**TASK GOAL**
From the records below, copy the lines that include "brown".
(Beginning of RECORDS FOR THIS TASK)
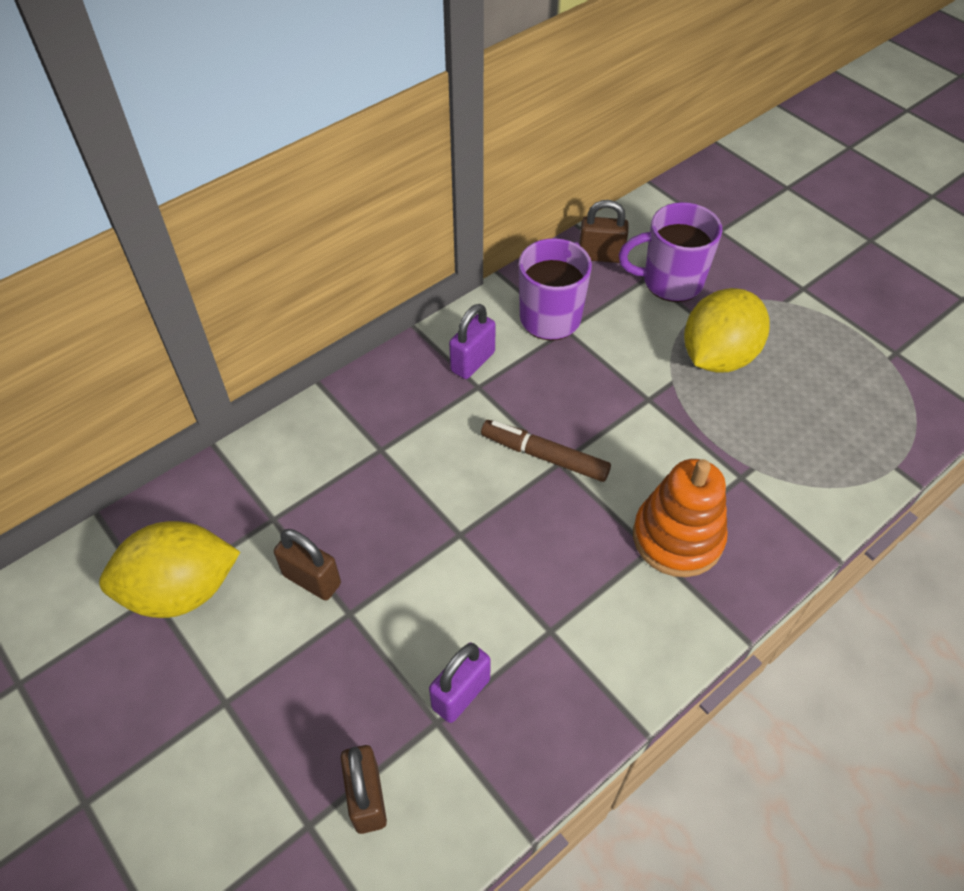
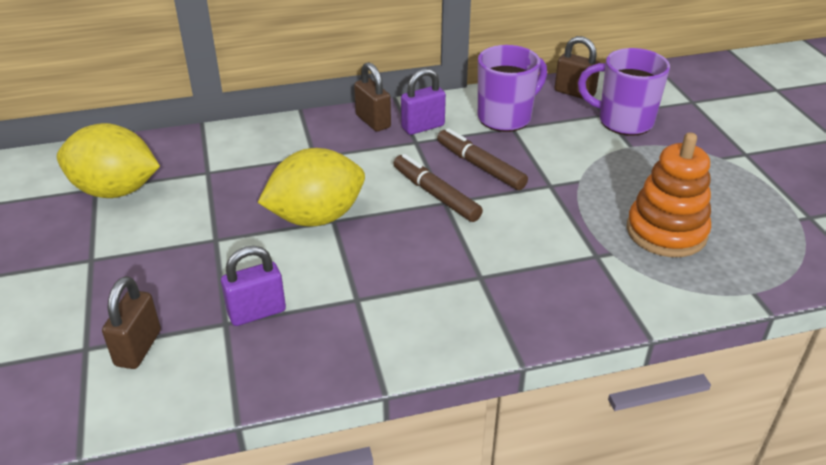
camera: 25 degrees right, 15 degrees down
(312, 579) = (205, 212): brown padlock -> brown padlock (373, 121)
(565, 398) = (480, 166): none -> brown marker
(677, 537) = (509, 276): orange stacking toy -> orange stacking toy (666, 232)
(717, 356) = (632, 175): yellow lemon -> yellow lemon (316, 217)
(End of RECORDS FOR THIS TASK)
**YOUR RESPONSE**
(312, 579) = (205, 212): brown padlock -> brown padlock (373, 121)
(565, 398) = (480, 166): none -> brown marker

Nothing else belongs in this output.